- [Material supplied]
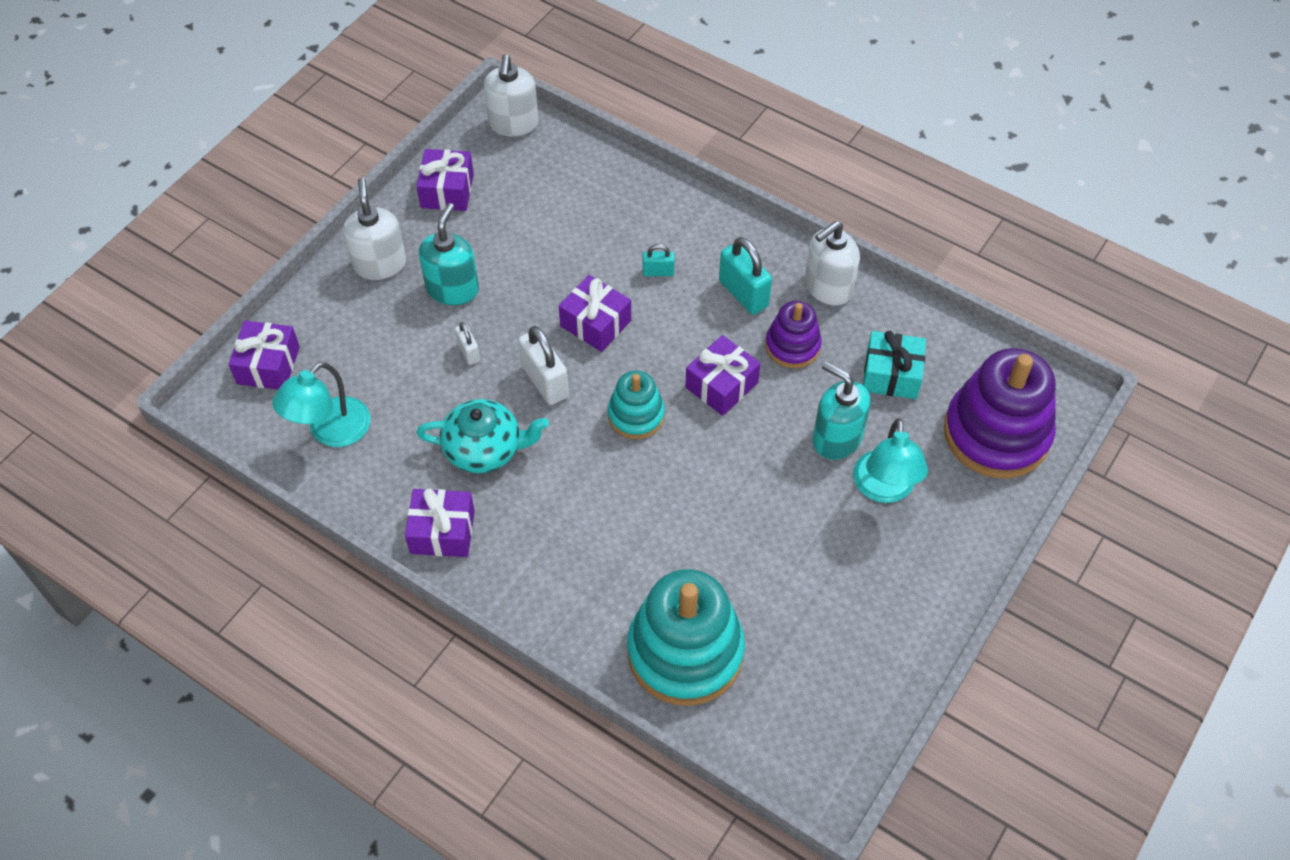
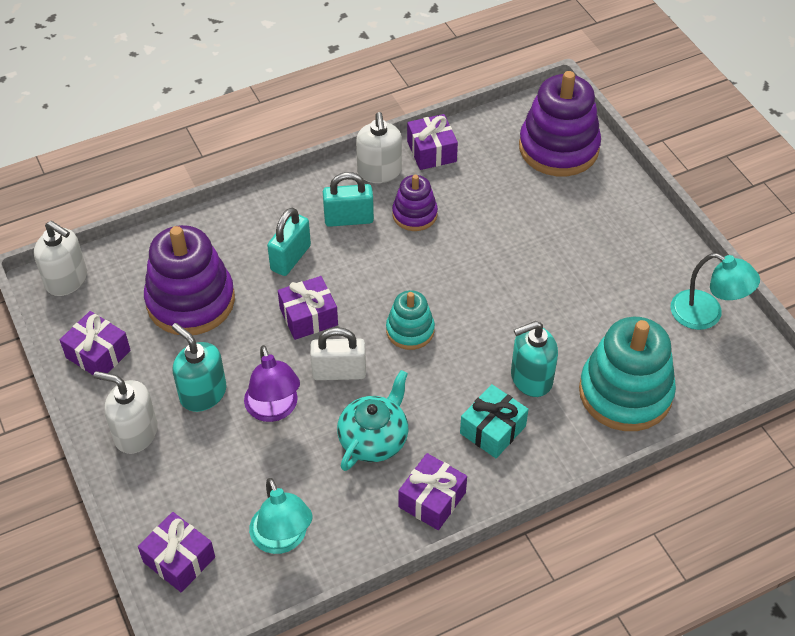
camera: 60 degrees left, 5 degrees down
(468, 352) = (274, 409): white padlock -> purple lamp
(551, 224) = (191, 301): none -> purple stacking toy
(658, 272) = (290, 258): turquoise padlock -> turquoise padlock, size x1.83
(721, 385) = (419, 269): purple gift -> purple gift (431, 151)
(836, 438) = (507, 228): turquoise soap dispenser -> turquoise soap dispenser (531, 378)
(884, 489) = (564, 224): turquoise lamp -> turquoise lamp (706, 315)
(891, 375) = (476, 175): turquoise gift -> turquoise gift (492, 429)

- [What to produce] Return only the number of lines in the listing that contain the word "gift".

- [Exercise output] 2